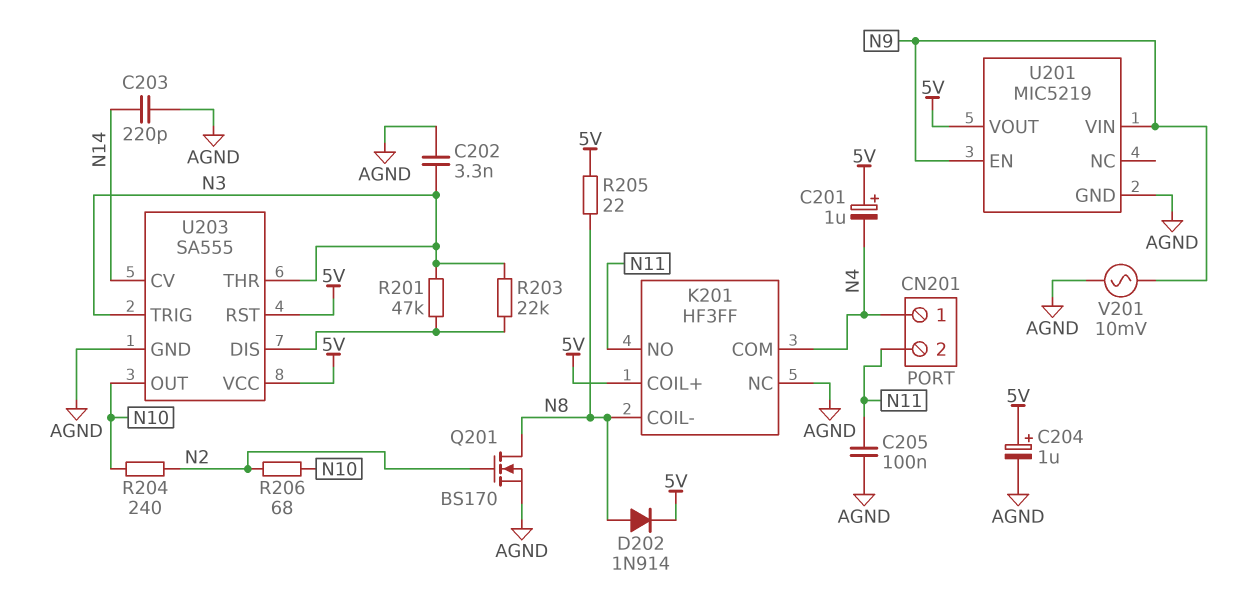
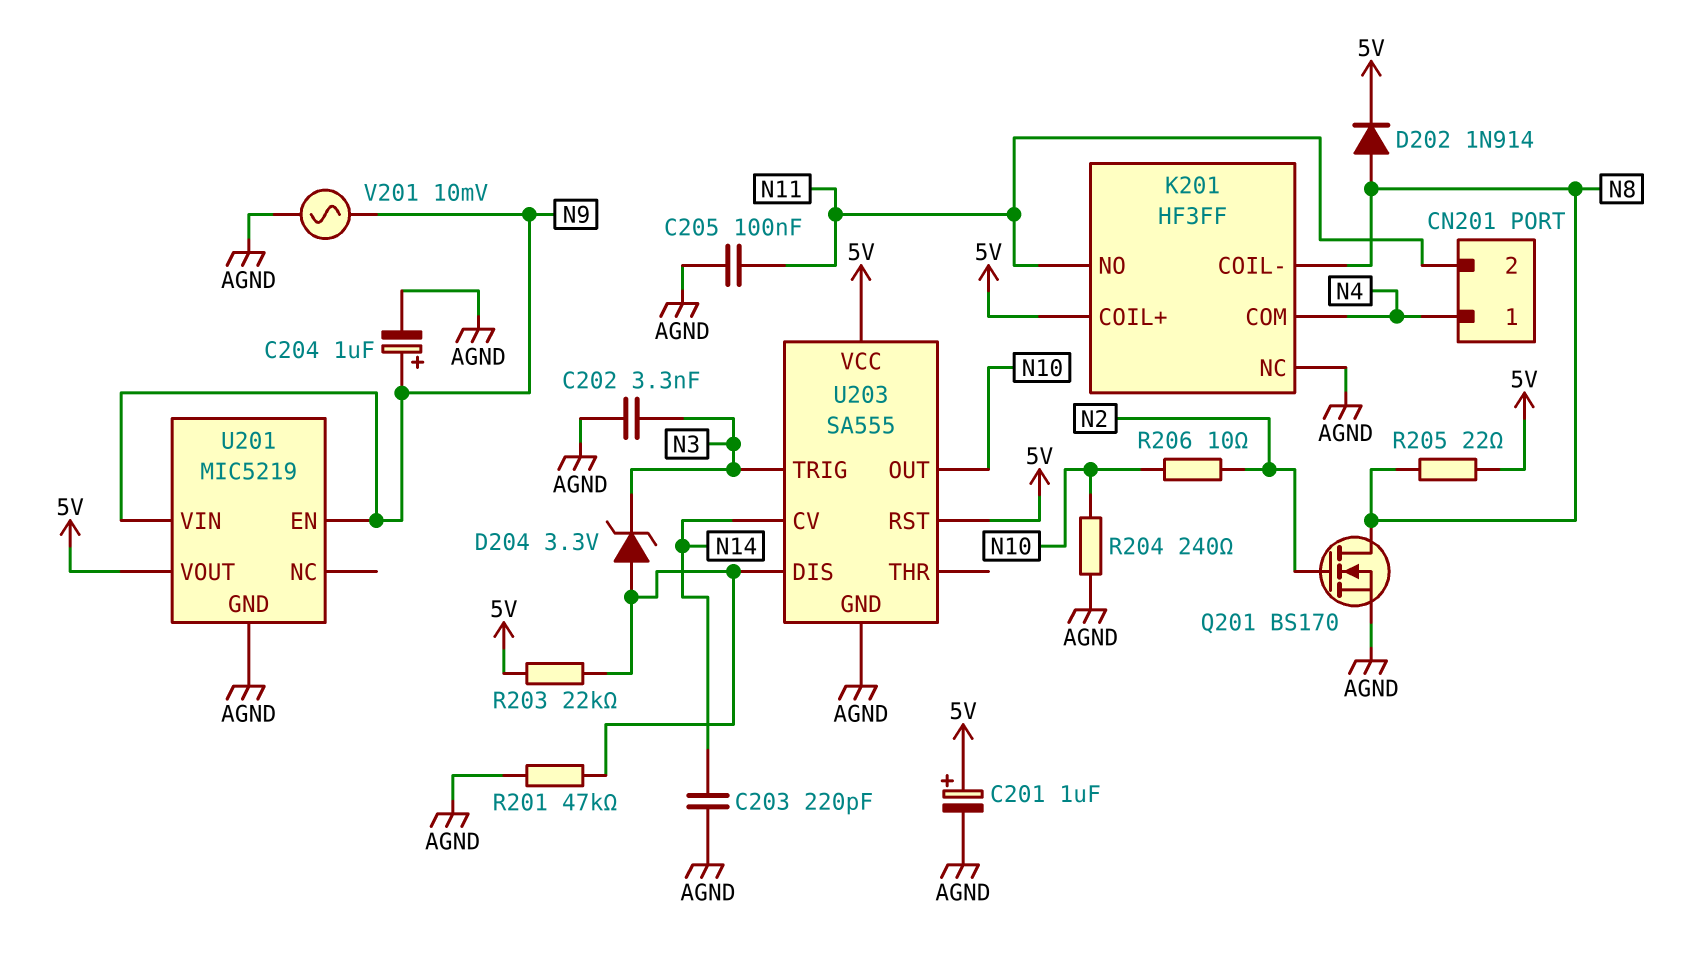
C201: 1uF (plus 5V, minus N4) -> 1uF (plus 5V, minus AGND)
C204: 1uF (plus 5V, minus AGND) -> 1uF (plus N9, minus AGND)
D204: none -> zener 3.3V (A U203/DIS, K N3)
R201: 47k (N3, U203/DIS) -> 47k (AGND, U203/DIS)
R203: 22k (N3, U203/DIS) -> 22k (5V, U203/DIS)
R204: 240 (N2, N10) -> 240 (AGND, N10)
R206: 68 (N2, N10) -> 10 (N2, N10)
U203 pin THR: N3 -> none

--*--

● Aim of the task
All of the data must be repeated exactly, except for the pictures.

● Answer box
C201: 1uF (plus 5V, minus N4) -> 1uF (plus 5V, minus AGND)
C204: 1uF (plus 5V, minus AGND) -> 1uF (plus N9, minus AGND)
D204: none -> zener 3.3V (A U203/DIS, K N3)
R201: 47k (N3, U203/DIS) -> 47k (AGND, U203/DIS)
R203: 22k (N3, U203/DIS) -> 22k (5V, U203/DIS)
R204: 240 (N2, N10) -> 240 (AGND, N10)
R206: 68 (N2, N10) -> 10 (N2, N10)
U203 pin THR: N3 -> none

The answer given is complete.